**WHAT NEEDS TO BE DONE:** Render every line of the records below as a numbered list, leaving out blank lines.

(Target position records)

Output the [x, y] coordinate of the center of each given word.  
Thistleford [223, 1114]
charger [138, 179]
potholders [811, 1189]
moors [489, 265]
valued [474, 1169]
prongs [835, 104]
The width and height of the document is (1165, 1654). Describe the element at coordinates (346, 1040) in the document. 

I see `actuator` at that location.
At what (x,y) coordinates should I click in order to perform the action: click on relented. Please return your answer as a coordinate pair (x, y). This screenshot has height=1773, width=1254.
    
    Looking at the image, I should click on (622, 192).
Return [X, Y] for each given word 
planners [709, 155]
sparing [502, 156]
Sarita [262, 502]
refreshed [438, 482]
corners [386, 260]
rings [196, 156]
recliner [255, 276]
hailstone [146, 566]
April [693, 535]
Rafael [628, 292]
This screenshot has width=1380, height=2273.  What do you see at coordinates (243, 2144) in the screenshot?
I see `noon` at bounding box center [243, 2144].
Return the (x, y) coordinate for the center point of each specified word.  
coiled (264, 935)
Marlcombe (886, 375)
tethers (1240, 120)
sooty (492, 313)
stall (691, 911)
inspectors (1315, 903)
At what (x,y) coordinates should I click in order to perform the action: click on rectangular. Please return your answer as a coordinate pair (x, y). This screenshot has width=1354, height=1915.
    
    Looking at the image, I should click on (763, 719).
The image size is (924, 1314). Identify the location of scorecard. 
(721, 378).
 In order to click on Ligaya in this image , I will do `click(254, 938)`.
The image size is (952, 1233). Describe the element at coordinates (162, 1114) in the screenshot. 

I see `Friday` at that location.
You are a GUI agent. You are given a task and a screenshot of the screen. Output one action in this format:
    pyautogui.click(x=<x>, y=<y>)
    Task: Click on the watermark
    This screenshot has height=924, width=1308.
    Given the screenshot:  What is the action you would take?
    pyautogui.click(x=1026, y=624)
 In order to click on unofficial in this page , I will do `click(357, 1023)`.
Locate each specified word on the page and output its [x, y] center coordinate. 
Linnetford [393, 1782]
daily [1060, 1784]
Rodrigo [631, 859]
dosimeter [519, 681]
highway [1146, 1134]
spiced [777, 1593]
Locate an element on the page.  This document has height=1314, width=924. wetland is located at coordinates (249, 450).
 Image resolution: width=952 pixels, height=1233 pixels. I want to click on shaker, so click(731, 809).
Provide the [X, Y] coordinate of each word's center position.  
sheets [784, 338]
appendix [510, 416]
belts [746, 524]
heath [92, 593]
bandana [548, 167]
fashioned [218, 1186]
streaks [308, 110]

**EXERCISE OUTPUT:**
1. Output the [x, y] coordinate of the center of each given word.  
2. Thistleford [223, 1114]
3. charger [138, 179]
4. potholders [811, 1189]
5. moors [489, 265]
6. valued [474, 1169]
7. prongs [835, 104]
8. The width and height of the document is (1165, 1654). Describe the element at coordinates (346, 1040) in the document. 
9. I see `actuator` at that location.
10. At what (x,y) coordinates should I click in order to perform the action: click on relented. Please return your answer as a coordinate pair (x, y). This screenshot has height=1773, width=1254.
11.     Looking at the image, I should click on (622, 192).
12. Return [X, Y] for each given word 
13. planners [709, 155]
14. sparing [502, 156]
15. Sarita [262, 502]
16. refreshed [438, 482]
17. corners [386, 260]
18. rings [196, 156]
19. recliner [255, 276]
20. hailstone [146, 566]
21. April [693, 535]
22. Rafael [628, 292]
23. This screenshot has width=1380, height=2273.  What do you see at coordinates (243, 2144) in the screenshot?
24. I see `noon` at bounding box center [243, 2144].
25. Return the (x, y) coordinate for the center point of each specified word.  
26. coiled (264, 935)
27. Marlcombe (886, 375)
28. tethers (1240, 120)
29. sooty (492, 313)
30. stall (691, 911)
31. inspectors (1315, 903)
32. At what (x,y) coordinates should I click in order to perform the action: click on rectangular. Please return your answer as a coordinate pair (x, y). This screenshot has width=1354, height=1915.
33.     Looking at the image, I should click on (763, 719).
34. The image size is (924, 1314). Identify the location of scorecard. 
35. (721, 378).
36.  In order to click on Ligaya in this image , I will do `click(254, 938)`.
37. The image size is (952, 1233). Describe the element at coordinates (162, 1114) in the screenshot. 
38. I see `Friday` at that location.
39. You are a GUI agent. You are given a task and a screenshot of the screen. Output one action in this format:
40.     pyautogui.click(x=<x>, y=<y>)
41.     Task: Click on the watermark
42.     This screenshot has height=924, width=1308.
43.     Given the screenshot:  What is the action you would take?
44.     pyautogui.click(x=1026, y=624)
45.  In order to click on unofficial in this page , I will do `click(357, 1023)`.
46. Locate each specified word on the page and output its [x, y] center coordinate. 
47. Linnetford [393, 1782]
48. daily [1060, 1784]
49. Rodrigo [631, 859]
50. dosimeter [519, 681]
51. highway [1146, 1134]
52. spiced [777, 1593]
53. Locate an element on the page.  This document has height=1314, width=924. wetland is located at coordinates (249, 450).
54.  Image resolution: width=952 pixels, height=1233 pixels. I want to click on shaker, so click(731, 809).
55. Provide the [X, Y] coordinate of each word's center position.  
56. sheets [784, 338]
57. appendix [510, 416]
58. belts [746, 524]
59. heath [92, 593]
60. bandana [548, 167]
61. fashioned [218, 1186]
62. streaks [308, 110]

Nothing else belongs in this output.